**Your instructions:** Each line from the one holding "black cross: (140, 361)" to the last line below must be restated word for word, and no picture may be included.

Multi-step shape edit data
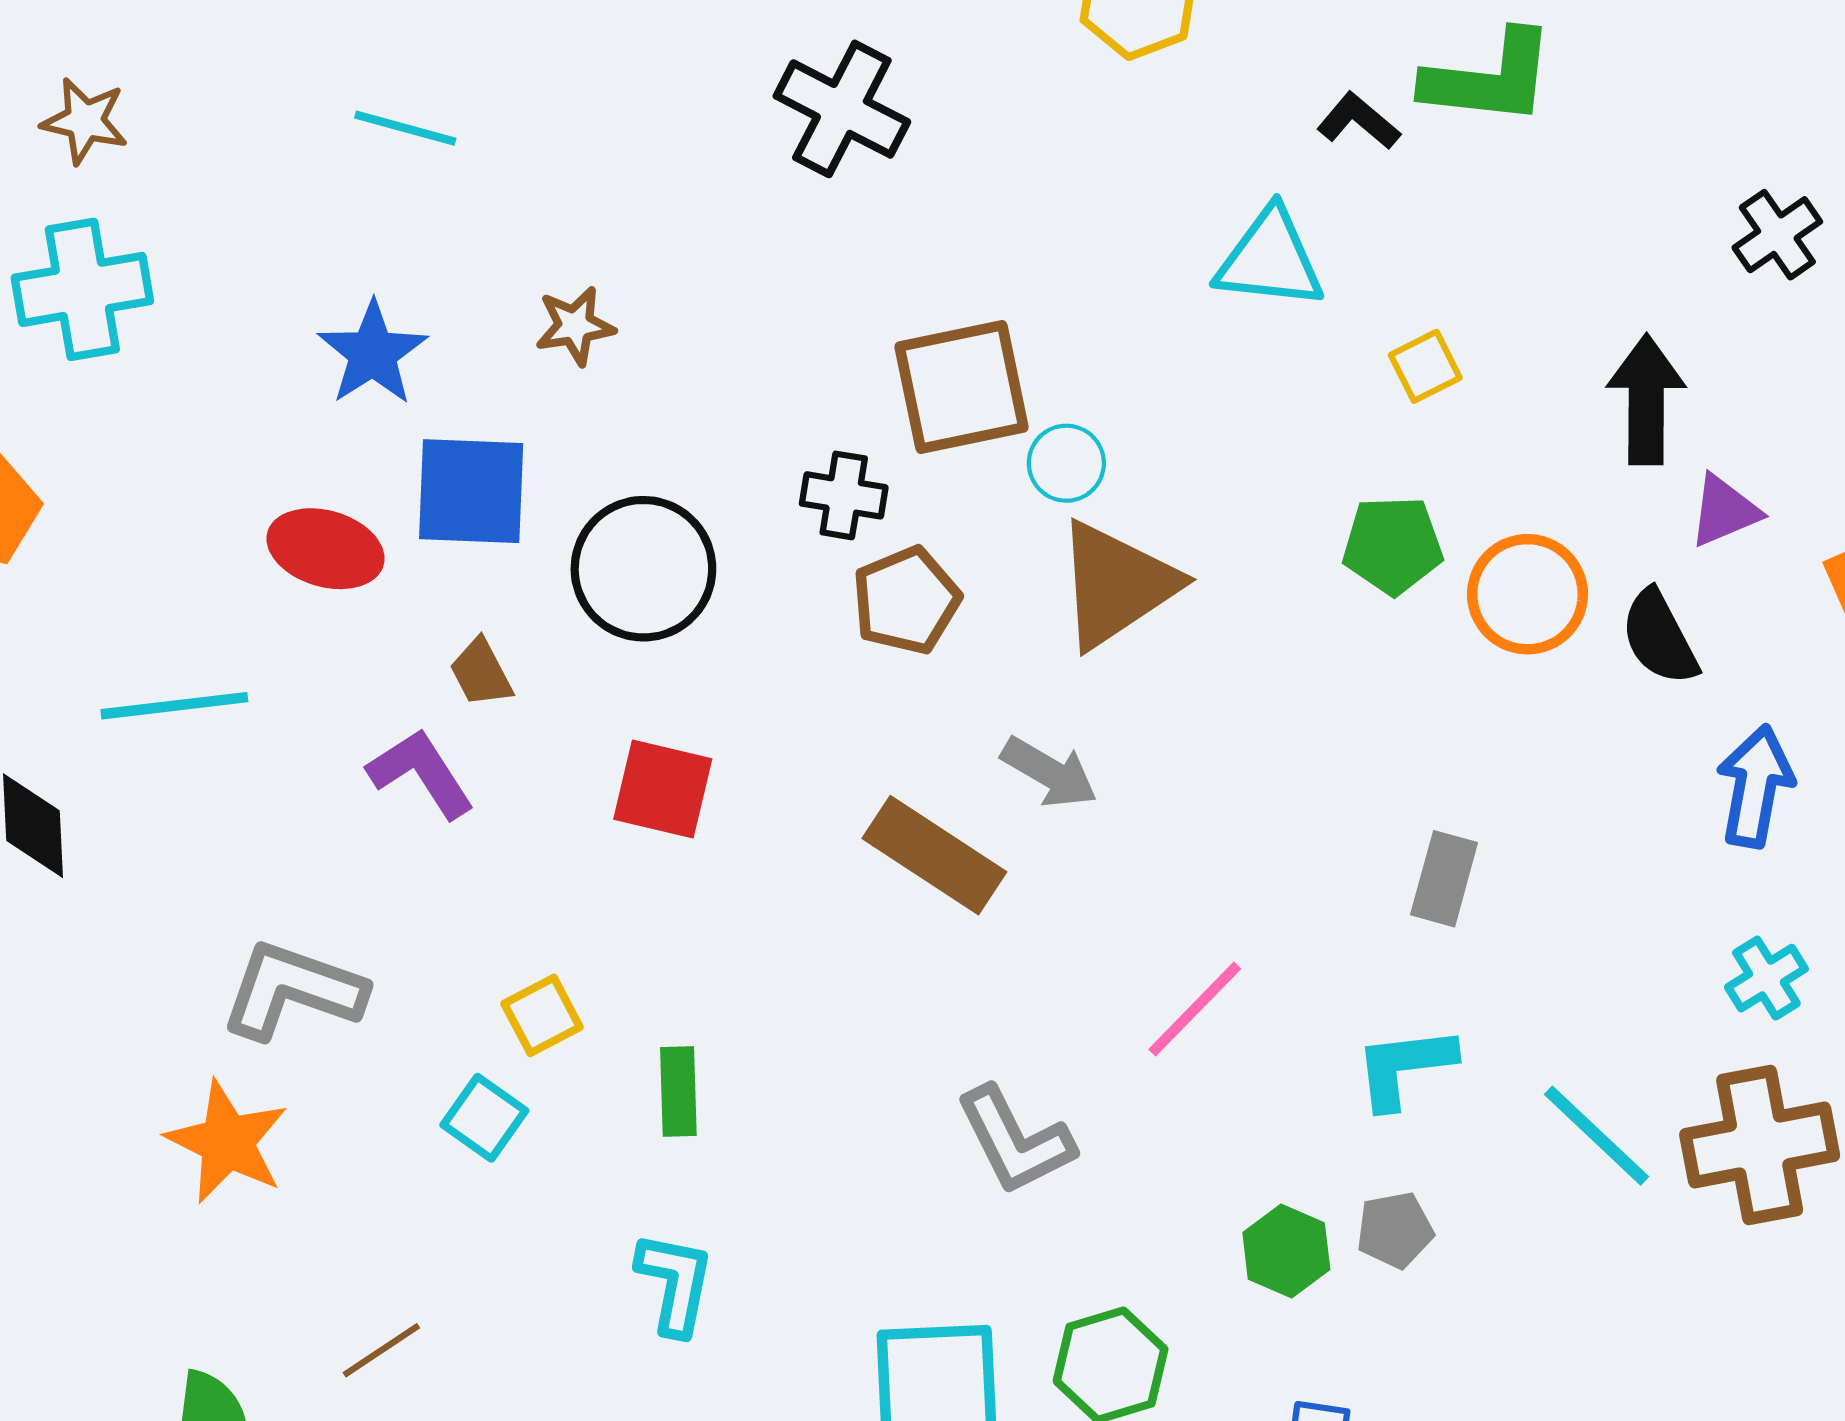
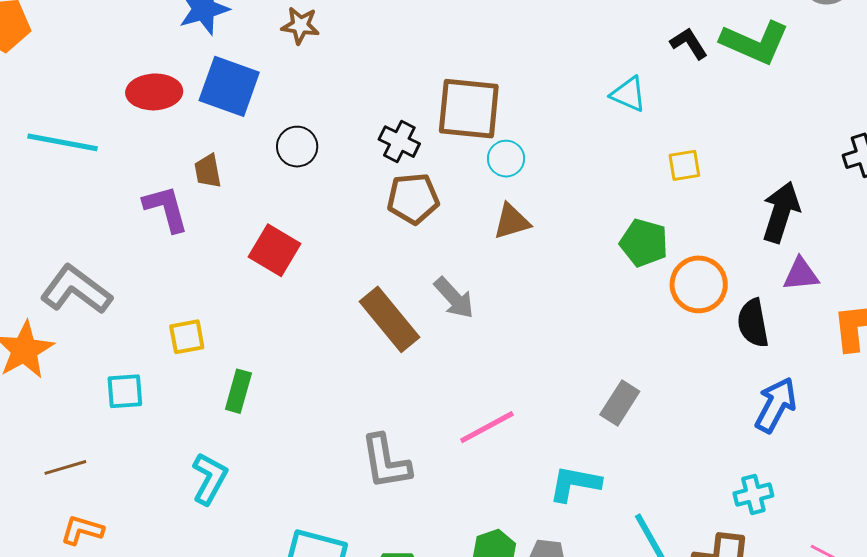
cyan triangle: (1270, 259) -> (628, 94), size x0.7
red ellipse: (326, 549) -> (154, 92), turned -36
black circle: (643, 569) -> (297, 147), size x0.6
brown triangle: (1116, 585) -> (512, 221), size x0.6
cyan square: (484, 1118) -> (125, 391), moved, turned 33

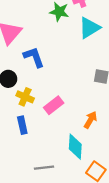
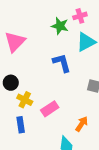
blue L-shape: (34, 57) -> (62, 63), moved

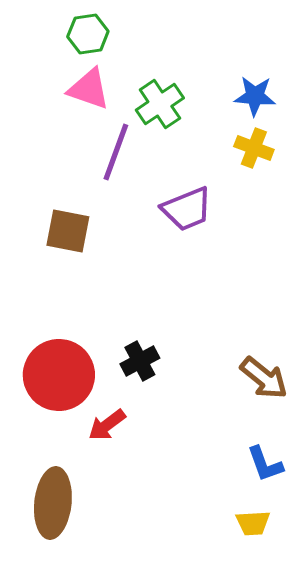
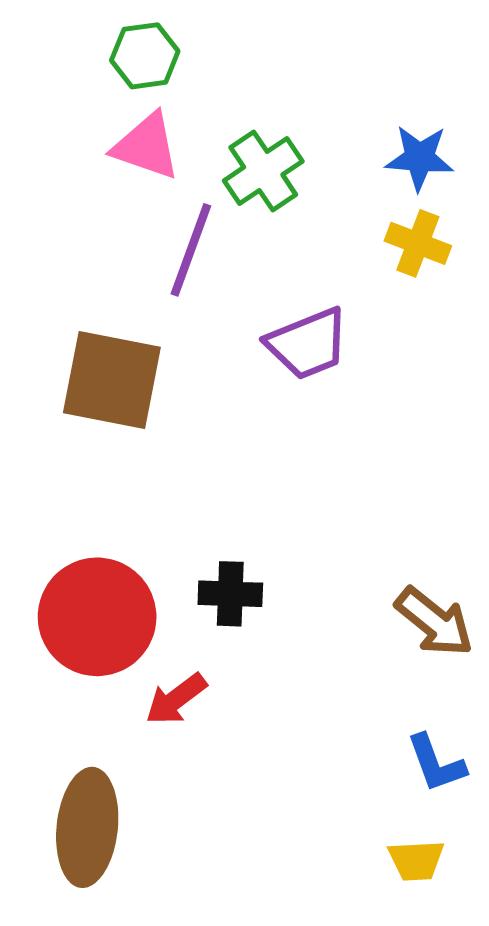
brown square: (68, 231) -> (112, 380), size x1.4
black cross: (140, 361) -> (230, 594), turned 30

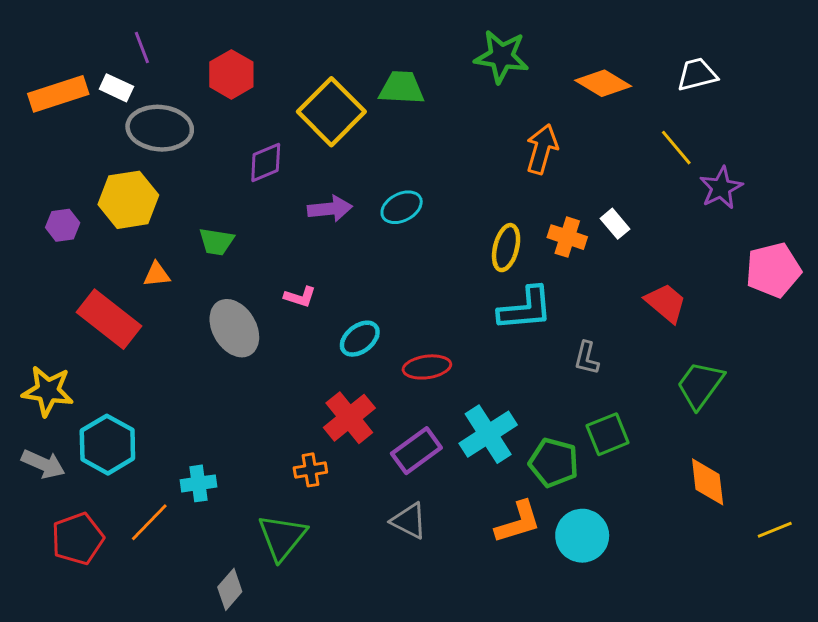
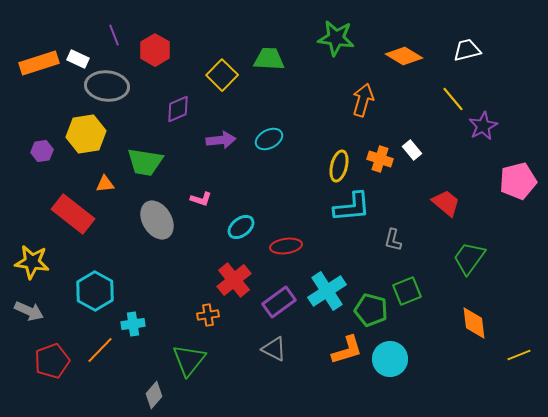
purple line: (142, 48) -> (114, 35), moved
yellow square: (331, 112) -> (222, 75), size x0.7
green trapezoid: (216, 242) -> (145, 162), size x1.5
cyan hexagon: (107, 445) -> (95, 291), moved

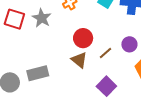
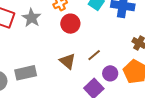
red circle: (83, 38) -> (70, 24), moved
purple circle: (129, 44) -> (110, 73), moved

**Expected output:**
black cross: (140, 361) -> (230, 594), turned 30

purple line: (142, 48) -> (114, 35), moved
yellow square: (331, 112) -> (222, 75), size x0.7
green trapezoid: (216, 242) -> (145, 162), size x1.5
cyan hexagon: (107, 445) -> (95, 291), moved

red circle: (83, 38) -> (70, 24), moved
purple circle: (129, 44) -> (110, 73), moved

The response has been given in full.